Version comparison data:
====================
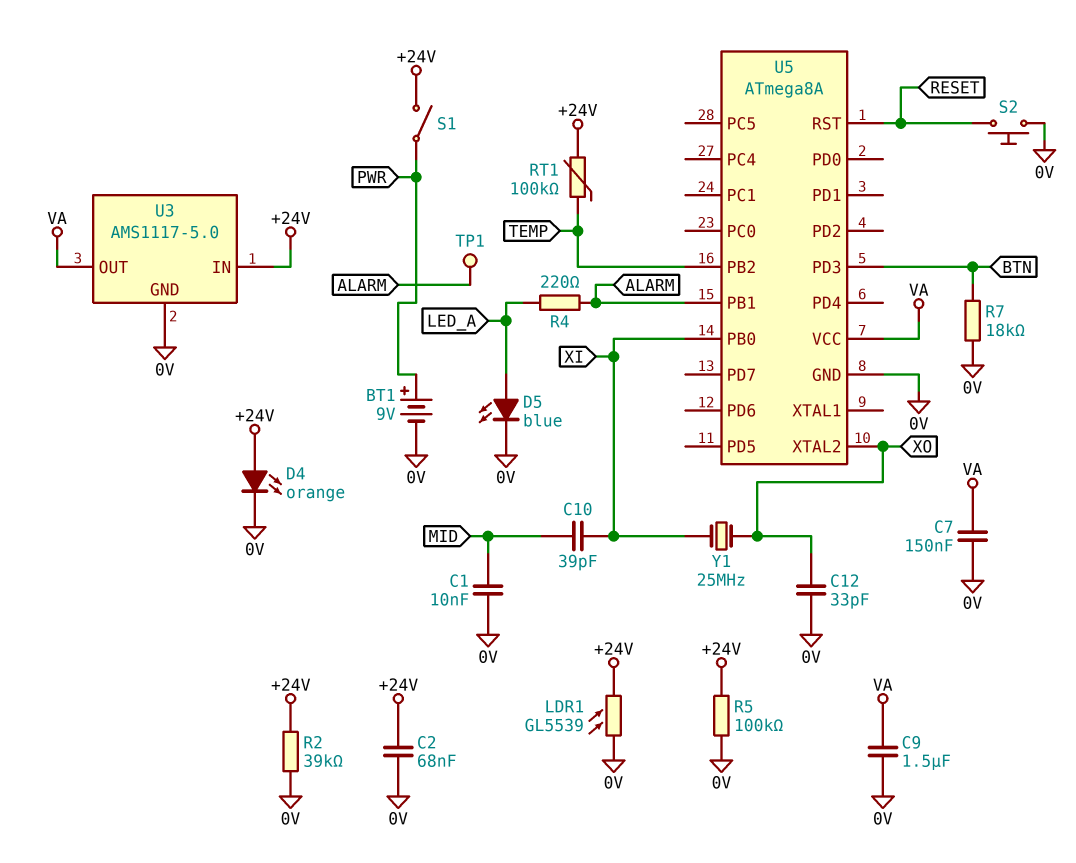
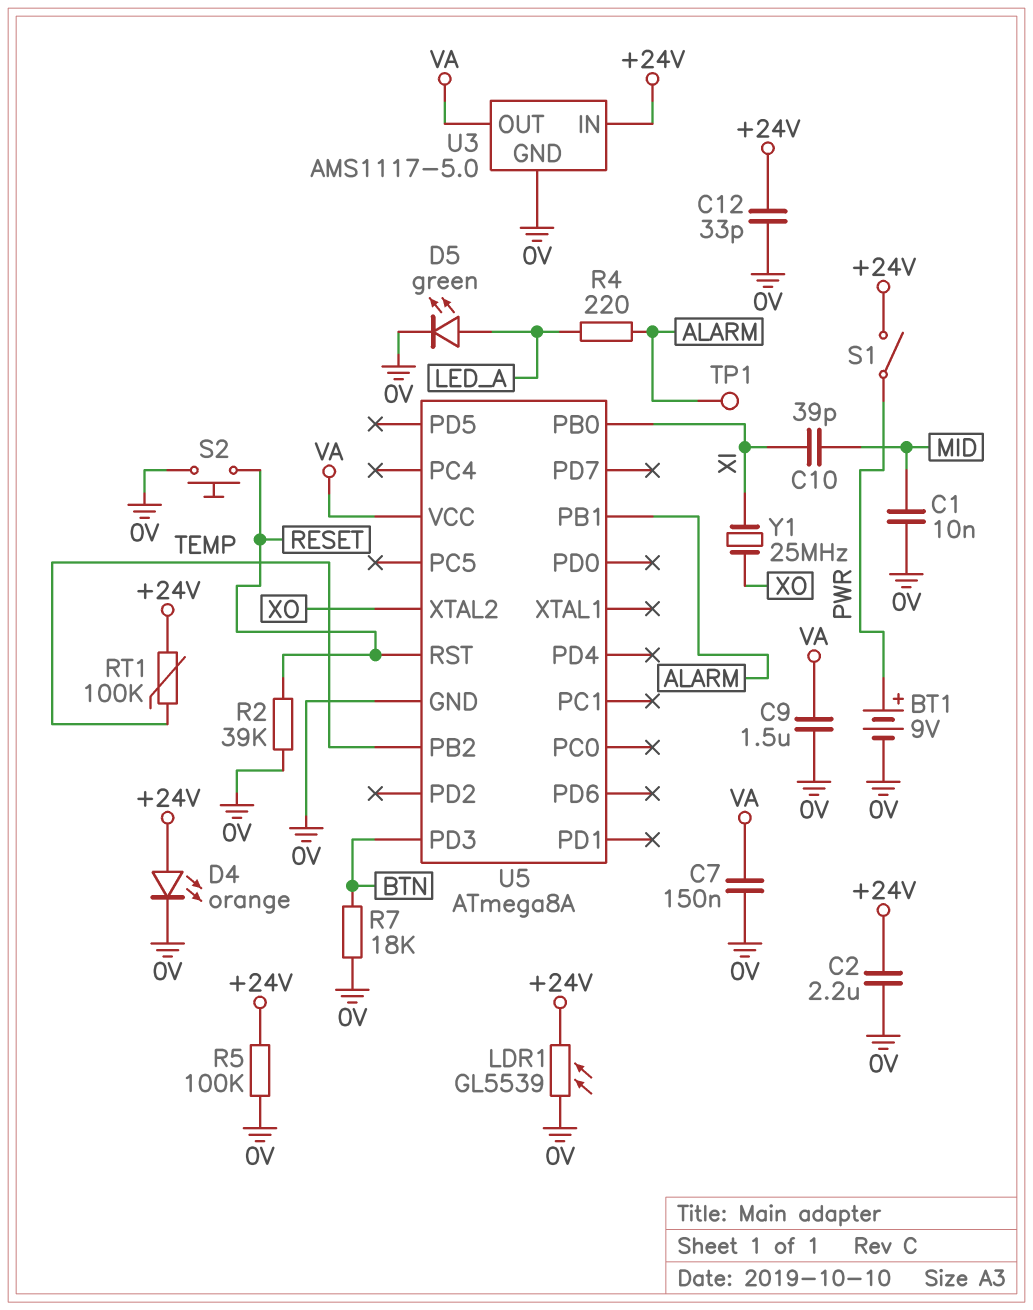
C2: 68nF (+24V, 0V) -> 2.2uF (+24V, 0V)
C12: 33pF (0V, XO) -> 33pF (+24V, 0V)
D5: LED blue (A LED_A, K 0V) -> LED green (A LED_A, K 0V)
R2: 39k (+24V, 0V) -> 39k (0V, RESET)

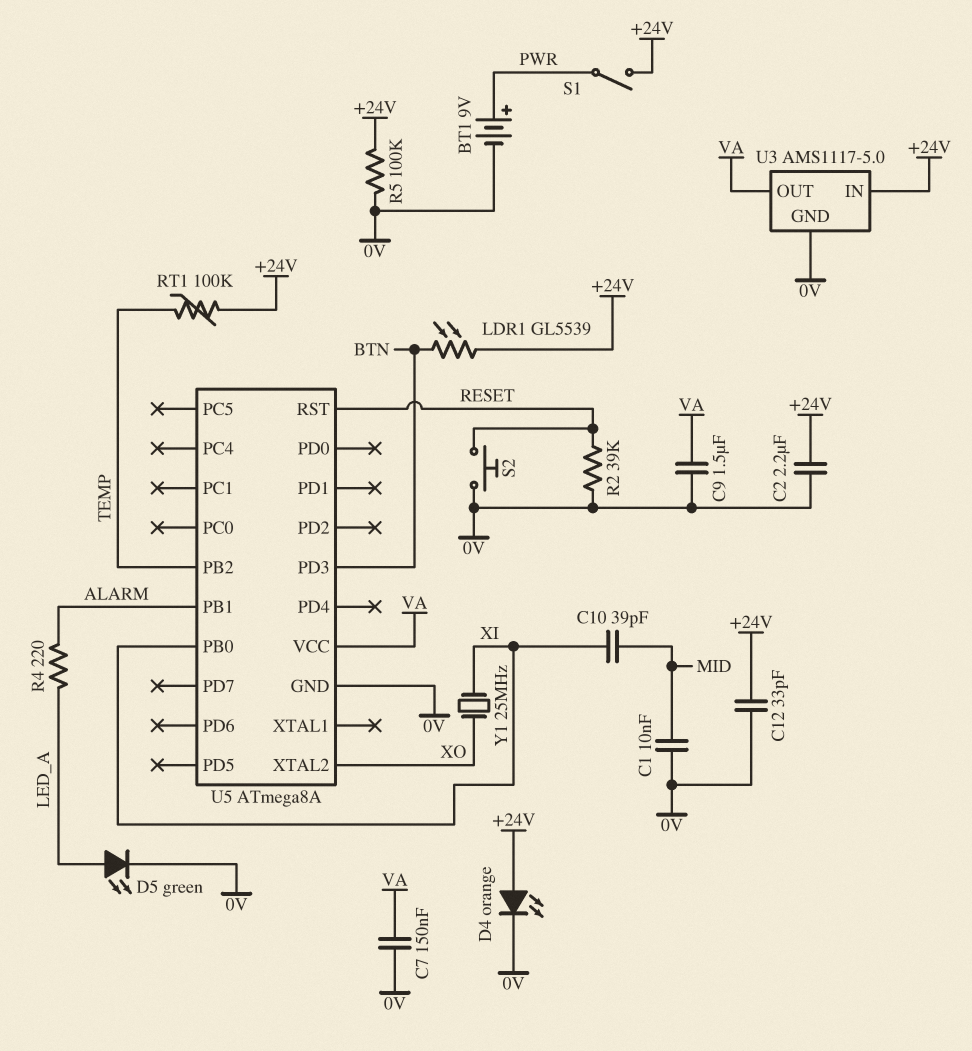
LDR1: GL5539 (+24V, 0V) -> GL5539 (+24V, BTN)
R7: 18k (0V, BTN) -> none
TP1: test point (ALARM) -> none

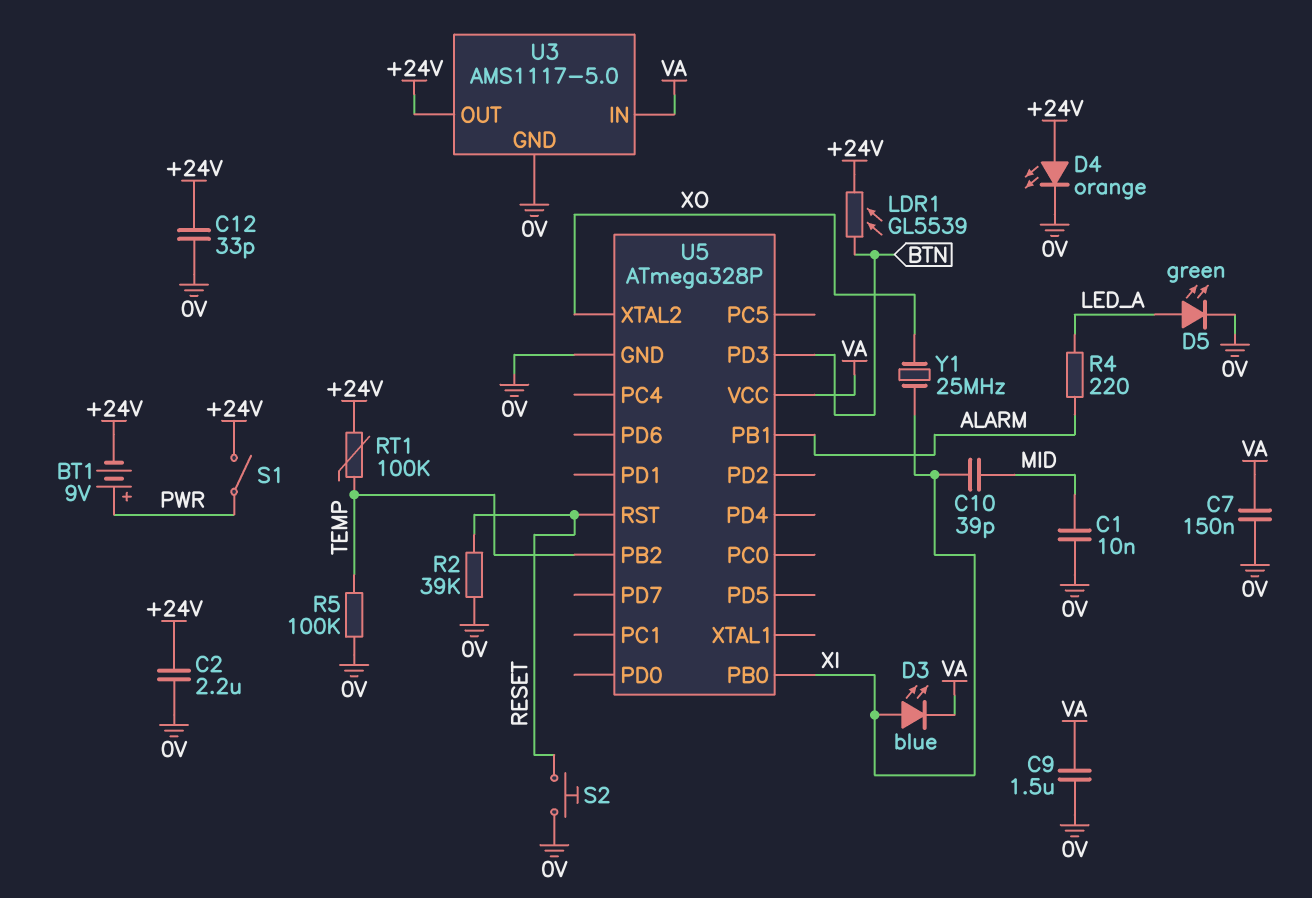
BT1: 9V (plus PWR, minus 0V) -> 9V (plus PWR, minus +24V)
D3: none -> LED blue (A XI, K VA)
R5: 100k (+24V, 0V) -> 100k (0V, TEMP)
U3 pin IN: +24V -> VA
U3 pin OUT: VA -> +24V
U5: ATmega8A -> ATmega328P

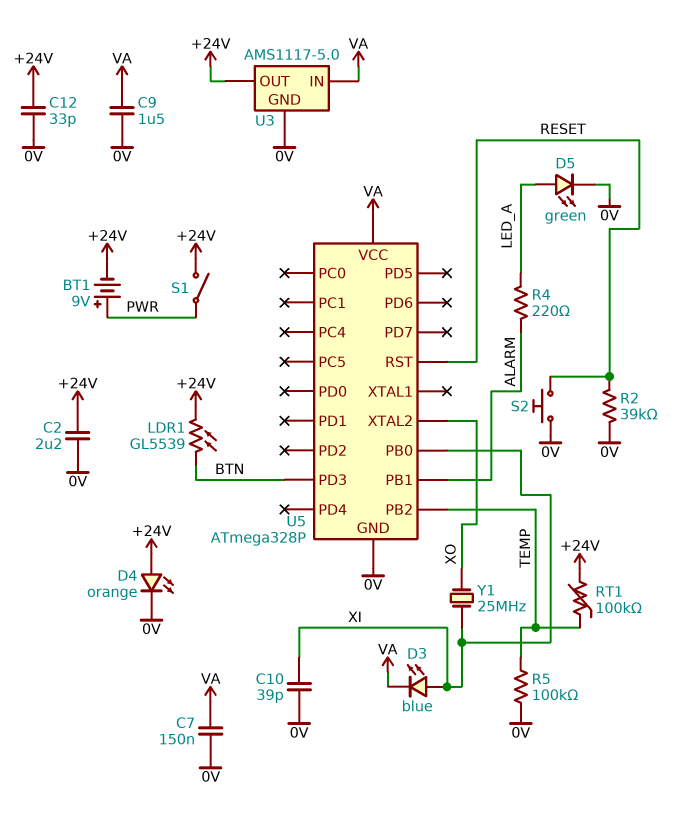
C1: 10nF (0V, MID) -> none
C10: 39pF (MID, XI) -> 39pF (0V, XI)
====================
- _What the exercise asks_: Leaving aside the images, write out every entry above exactly.

- _Expected answer_:
C2: 68nF (+24V, 0V) -> 2.2uF (+24V, 0V)
C12: 33pF (0V, XO) -> 33pF (+24V, 0V)
D5: LED blue (A LED_A, K 0V) -> LED green (A LED_A, K 0V)
R2: 39k (+24V, 0V) -> 39k (0V, RESET)

LDR1: GL5539 (+24V, 0V) -> GL5539 (+24V, BTN)
R7: 18k (0V, BTN) -> none
TP1: test point (ALARM) -> none

BT1: 9V (plus PWR, minus 0V) -> 9V (plus PWR, minus +24V)
D3: none -> LED blue (A XI, K VA)
R5: 100k (+24V, 0V) -> 100k (0V, TEMP)
U3 pin IN: +24V -> VA
U3 pin OUT: VA -> +24V
U5: ATmega8A -> ATmega328P

C1: 10nF (0V, MID) -> none
C10: 39pF (MID, XI) -> 39pF (0V, XI)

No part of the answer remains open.